*** Opening of Supplied records ***

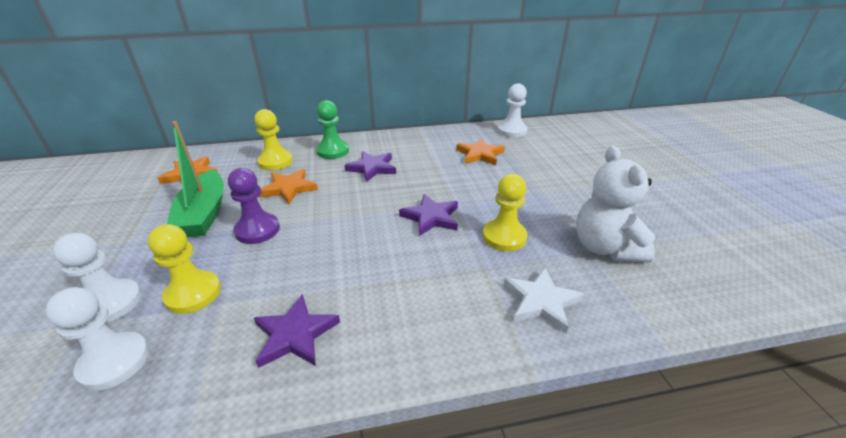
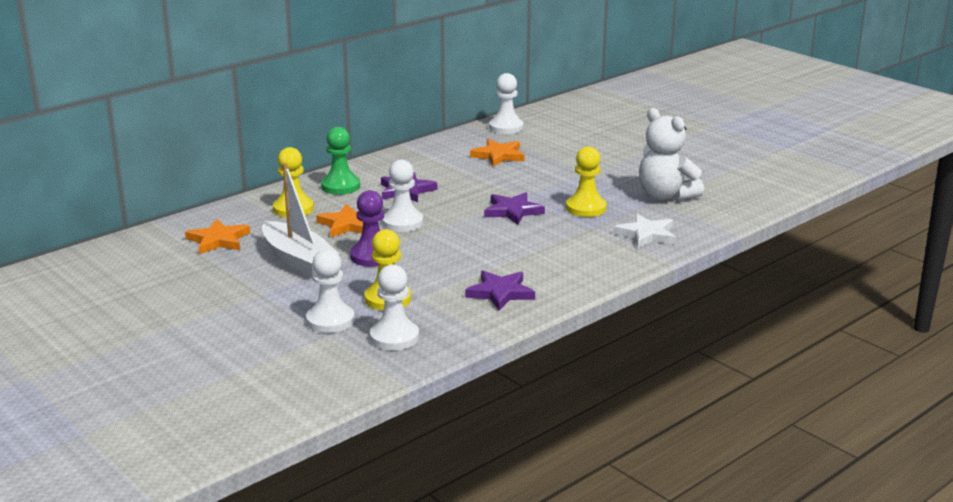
camera: 30 degrees left, 10 degrees down
(204, 214) = (298, 260): green boat -> white boat
(329, 200) = (402, 222): none -> white pawn

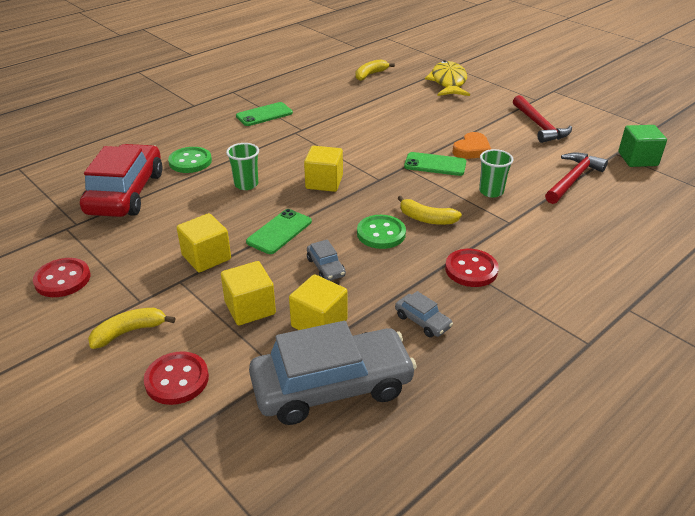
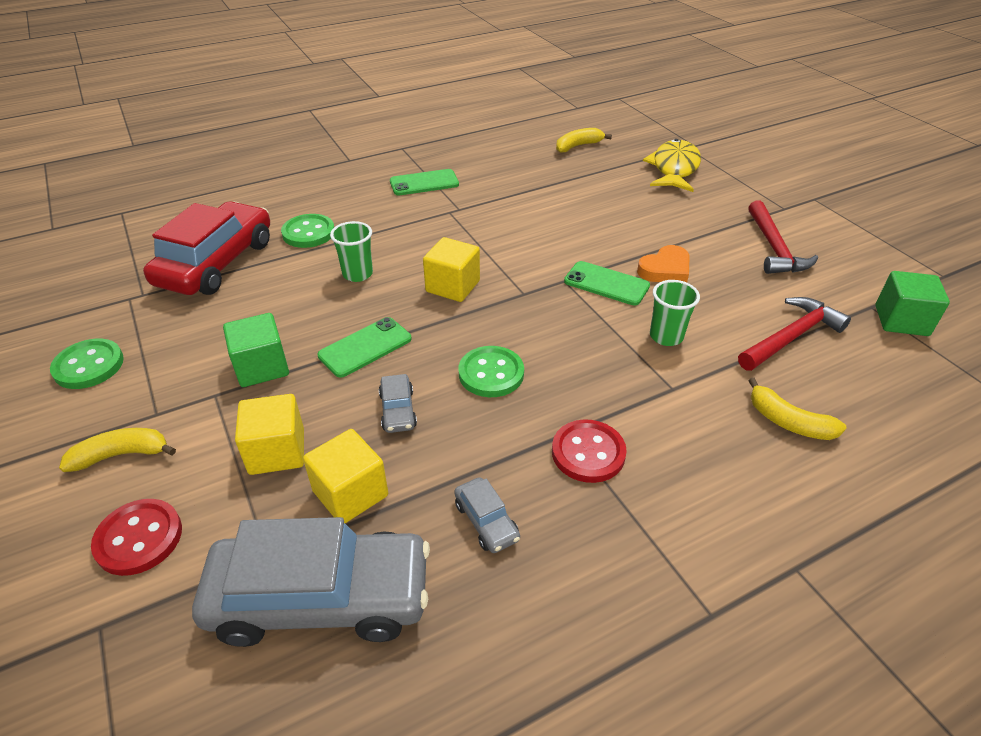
camera: 15 degrees right, 5 degrees up
(62, 279) = (89, 366): red button -> green button
(206, 257) = (262, 367): yellow cube -> green cube
(426, 219) = (560, 362): yellow banana -> yellow banana (788, 422)

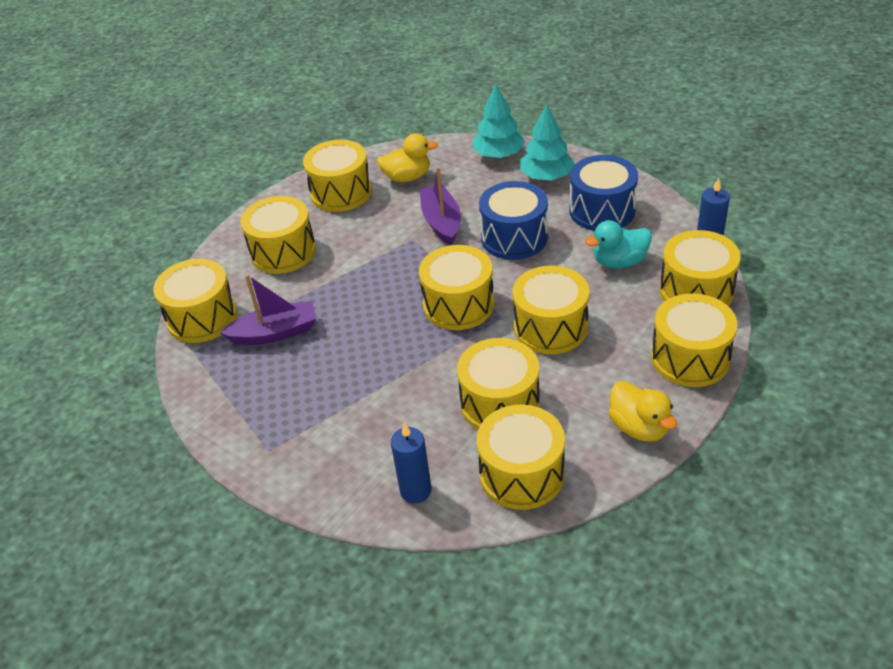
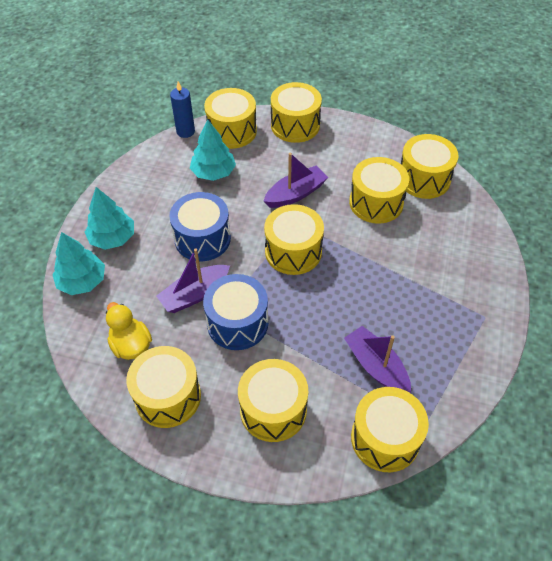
camera: 115 degrees left, 10 degrees up
(415, 490) = (465, 223): blue candle -> none
(550, 327) = (295, 194): yellow drum -> purple boat
(602, 210) = (154, 193): blue drum -> blue drum (237, 323)
(619, 262) = (213, 172): turquoise duck -> turquoise tree
(639, 427) = (361, 137): yellow duck -> none

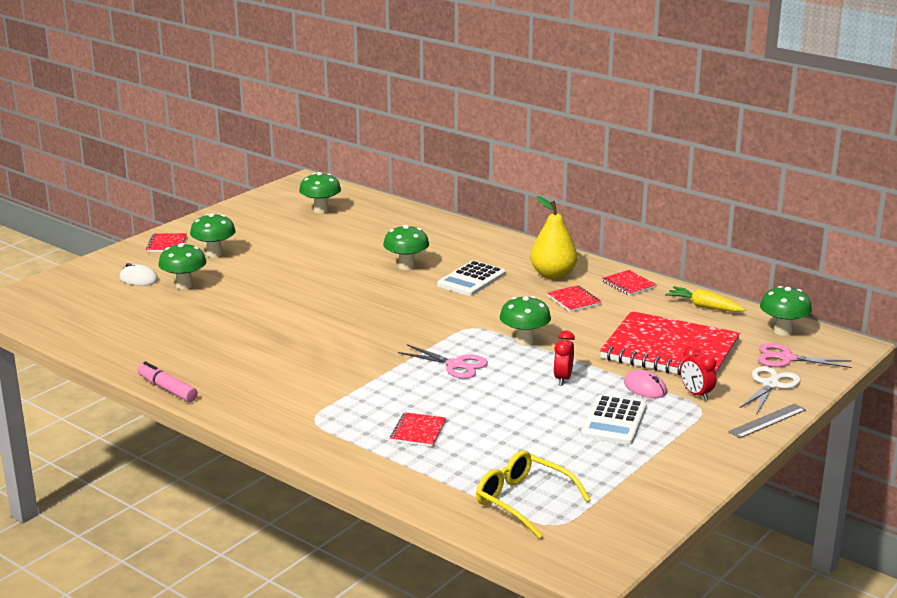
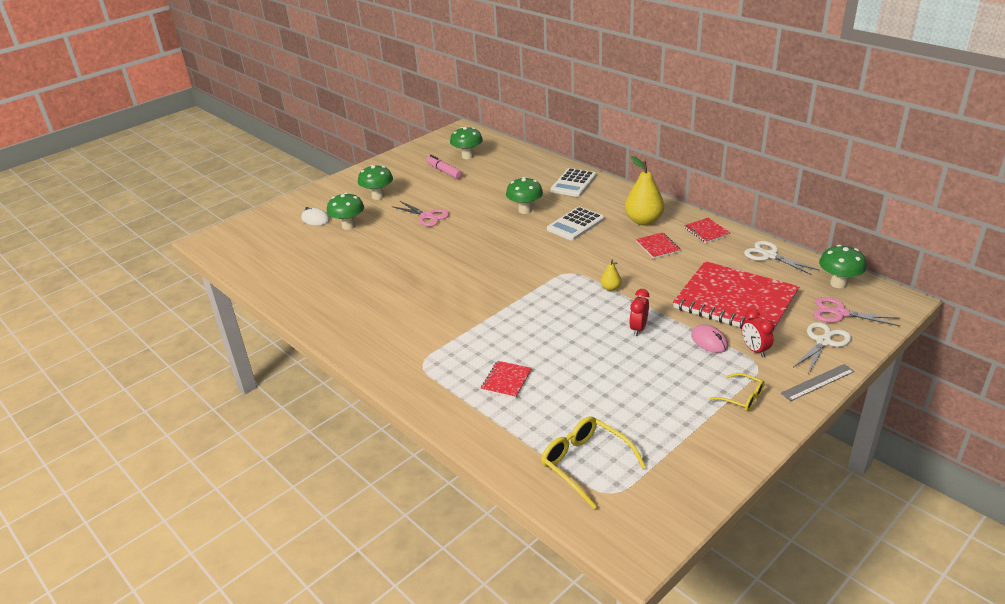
camera: 10 degrees right, 10 degrees up
(166, 244) = (344, 187): red notebook -> none
(167, 389) = (312, 327): pink marker -> pink marker (444, 171)
(455, 365) = (549, 311): pink scissors -> pink scissors (427, 216)
(524, 341) = (610, 288): green mushroom -> yellow pear
(614, 421) = (677, 377): white calculator -> white calculator (573, 183)
(687, 437) = (742, 398): none -> yellow glasses
(704, 306) = (769, 256): yellow carrot -> white scissors

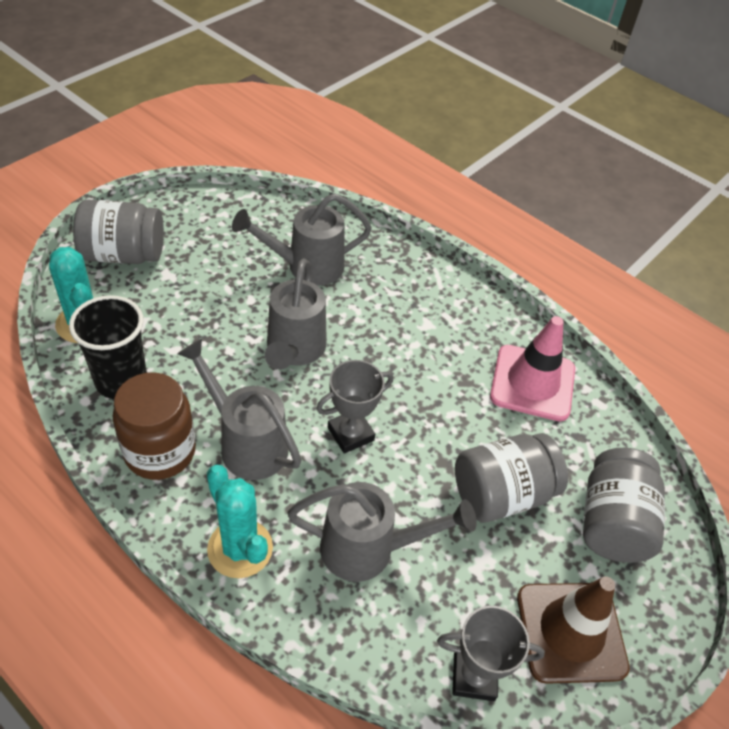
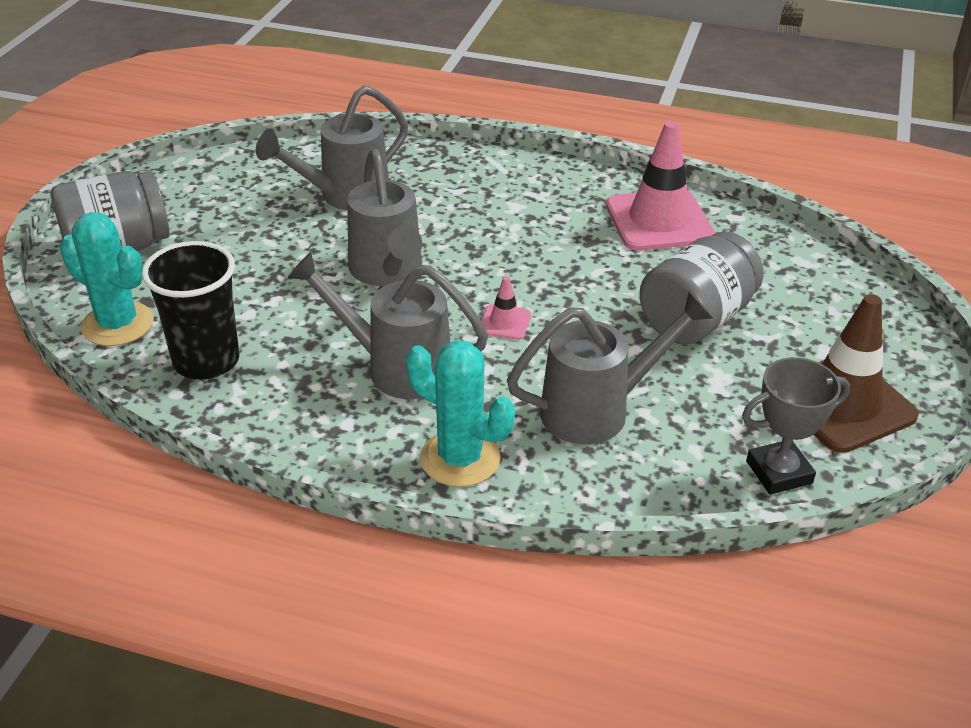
camera: 20 degrees left, 10 degrees down
(160, 452) = (303, 408): brown jar -> none
(350, 434) = (505, 322): grey trophy -> pink traffic cone
(612, 522) = (817, 305): grey jar -> none

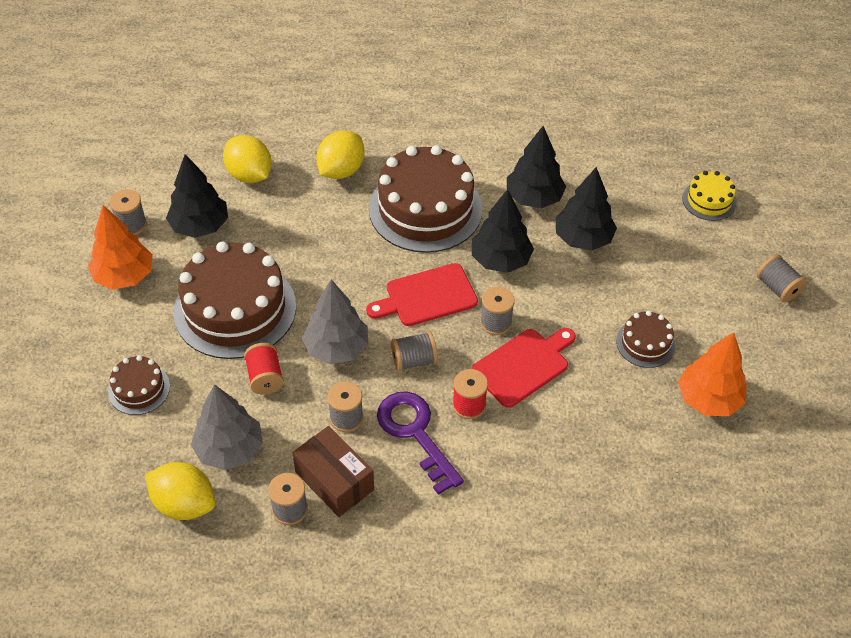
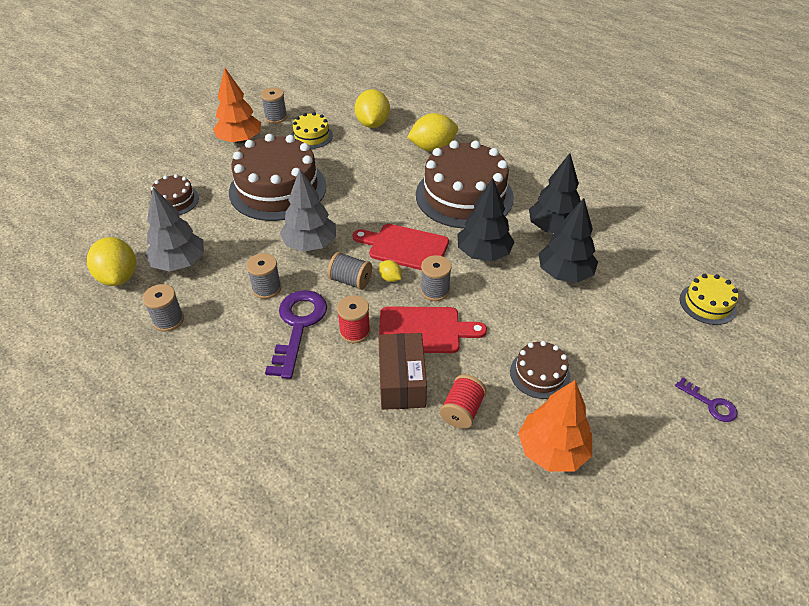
camera: 40 degrees right, 5 degrees down
(200, 226) = (311, 136): black tree -> yellow cake
(265, 377) = (248, 235): red spool -> red spool (462, 411)
(334, 481) = (214, 321): brown box -> brown box (401, 381)
(446, 335) = (390, 278): none -> yellow lemon
(777, 288) = (710, 404): grey spool -> purple key

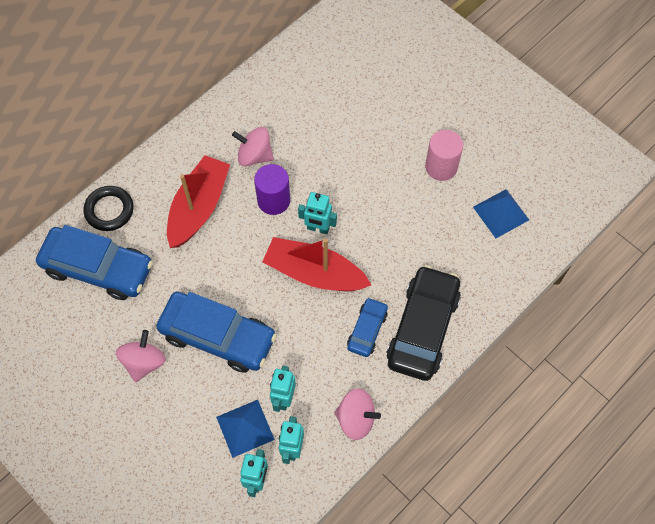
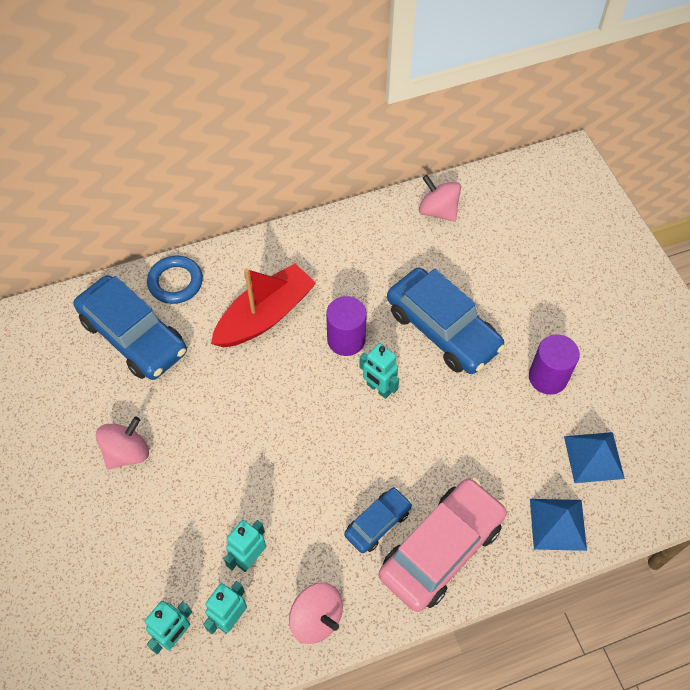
camera: 25 degrees right, 5 degrees down
(109, 210) = (175, 282): black ring -> blue ring
(218, 336) = (215, 459): blue car -> blue car (442, 329)
(245, 428) = (192, 571): blue pyramid -> blue pyramid (558, 524)
(254, 156) = (349, 285): pink spinning top -> pink spinning top (438, 211)
(314, 273) = (351, 435): red boat -> none
(423, 328) = (441, 549): black car -> pink car
(441, 167) = (548, 377): pink cylinder -> purple cylinder

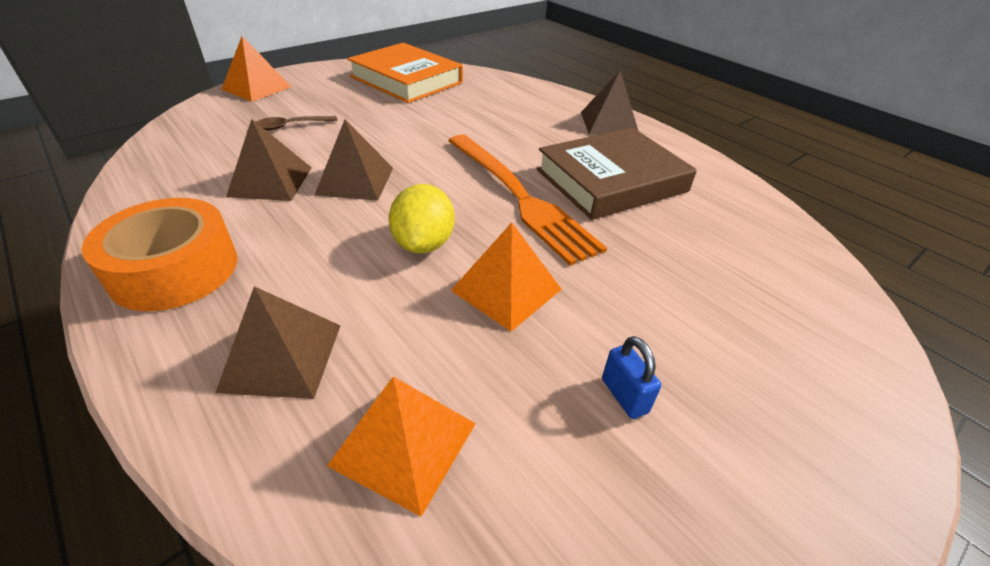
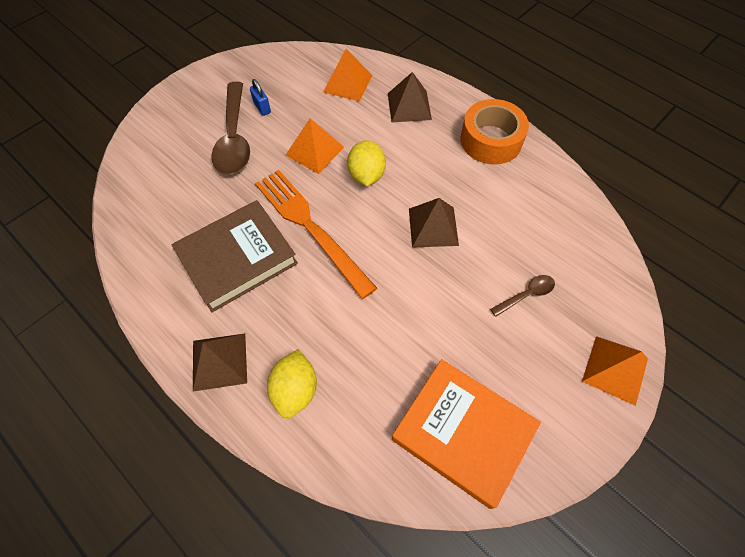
camera: 175 degrees right, 20 degrees up
(270, 181) = (491, 216): brown pyramid -> none
(537, 106) = (295, 390): none -> yellow lemon
(667, 330) = (234, 138): none -> brown spoon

*** Close of Supplied records ***

Directions >> Leave out every picture, and copy exactly the lines above starting at the one holding "(350, 434) = (505, 322): grey" and ending at the one holding "(446, 335) = (390, 278): none -> yellow lemon", no more and no less.

Result of this exercise >>
(350, 434) = (505, 322): grey trophy -> pink traffic cone
(612, 522) = (817, 305): grey jar -> none

camera: 40 degrees right, 5 degrees down
(200, 226) = (311, 136): black tree -> yellow cake
(265, 377) = (248, 235): red spool -> red spool (462, 411)
(334, 481) = (214, 321): brown box -> brown box (401, 381)
(446, 335) = (390, 278): none -> yellow lemon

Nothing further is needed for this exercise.